# Input data
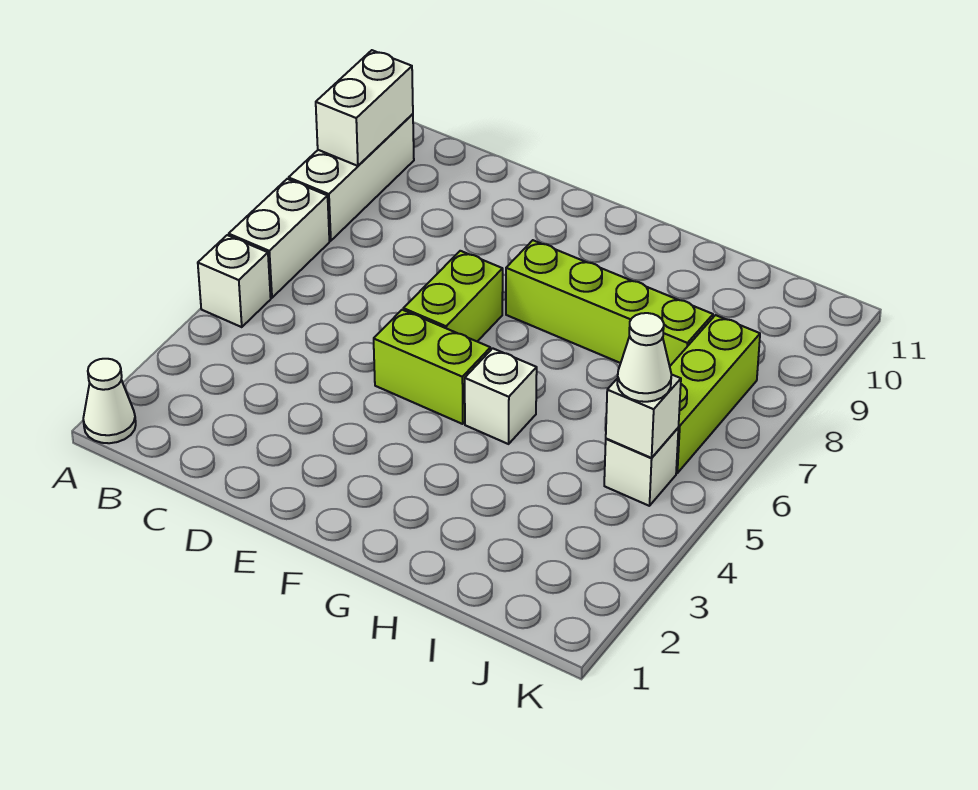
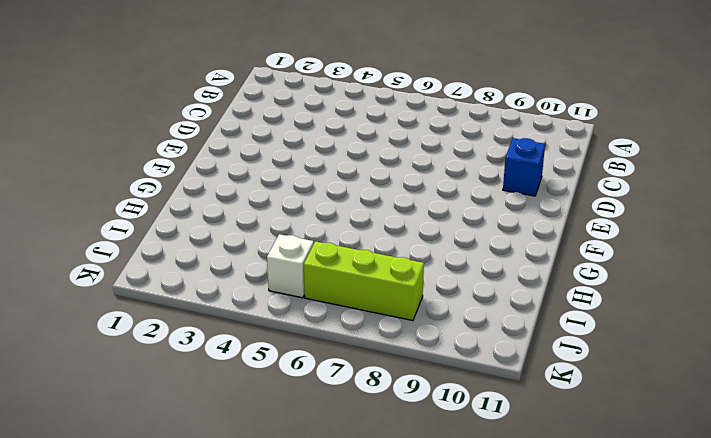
blue brick D10 level 1 -> none
none -> white cone A1 level 1
none -> white brick A5 level 1
none -> white brick A6:A7 level 1

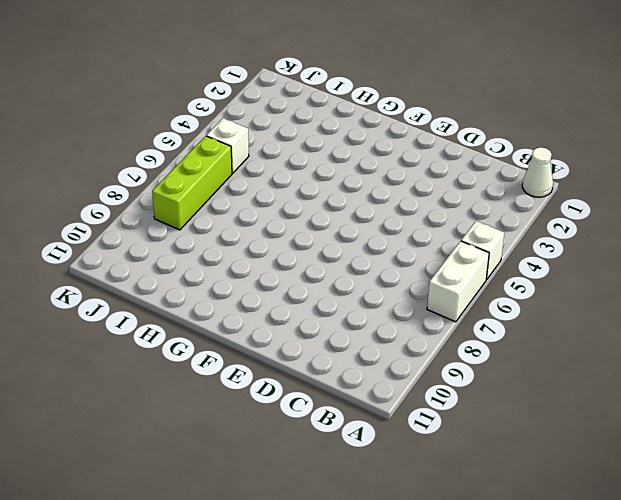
none -> white brick A8:A10 level 1
none -> lime brick E5:F5 level 1
none -> lime brick E6:E7 level 1

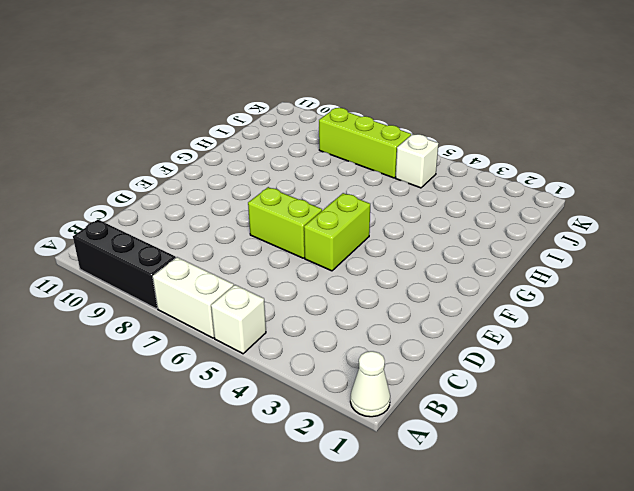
black brick A8:A10 level 1 -> white brick A8:A10 level 1
none -> lime brick F8:I8 level 1
none -> white brick G5 level 1
none -> white brick A9:A10 level 2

# What to produce
Please print the span that begins at the line holding "none -> lime brick E5:F5 level 1" and ends at the last line of the data, both ends included, with no pictures.

# Result of this exercise
none -> lime brick E5:F5 level 1
none -> lime brick E6:E7 level 1

black brick A8:A10 level 1 -> white brick A8:A10 level 1
none -> lime brick F8:I8 level 1
none -> white brick G5 level 1
none -> white brick A9:A10 level 2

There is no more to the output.